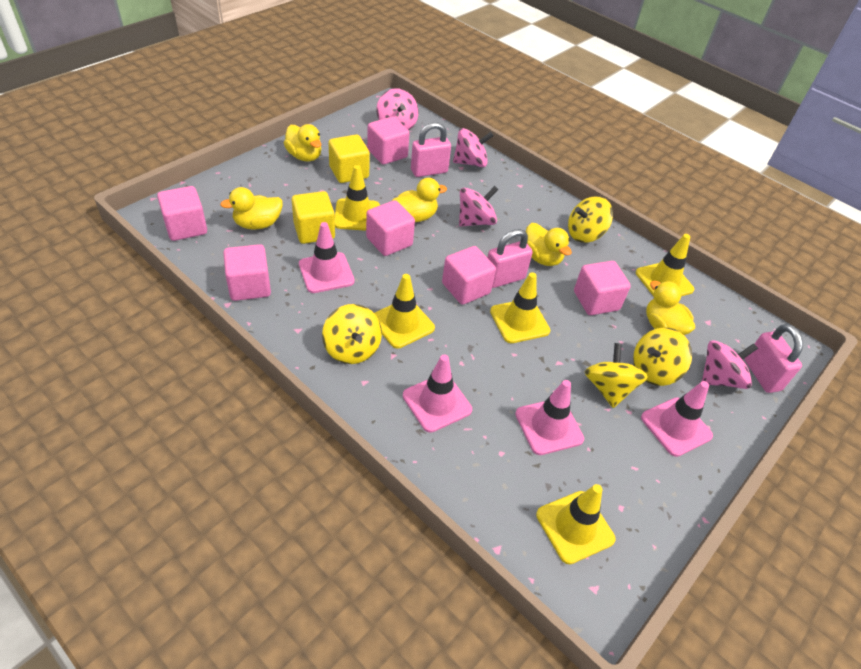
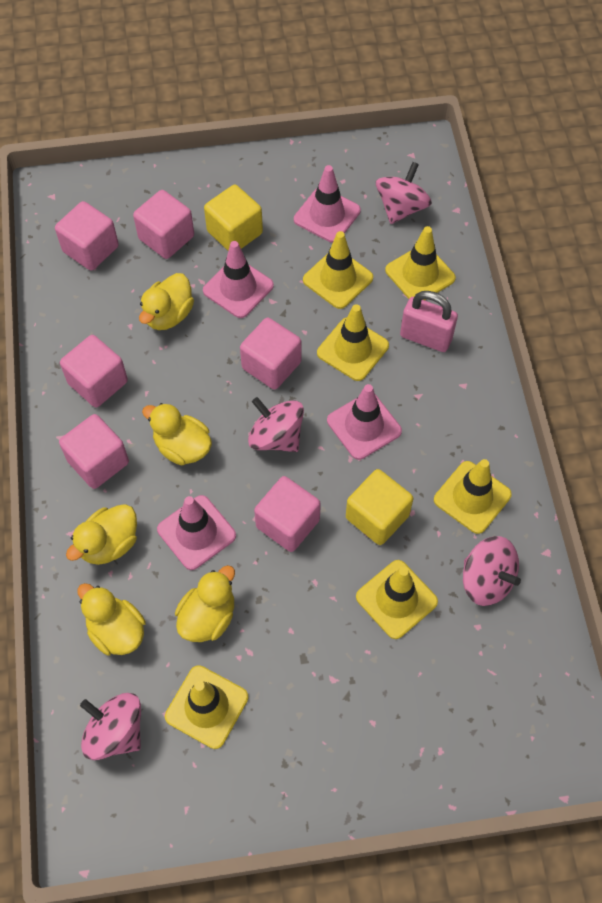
pink padlock: 3 -> 1
yellow spinning top: 4 -> 0
yellow traffic cone: 5 -> 6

■ **EXERCISE**: Whenever a line of the data includes "yellow", copy that line.

■ **RESULT OF THE TASK**:
yellow spinning top: 4 -> 0
yellow traffic cone: 5 -> 6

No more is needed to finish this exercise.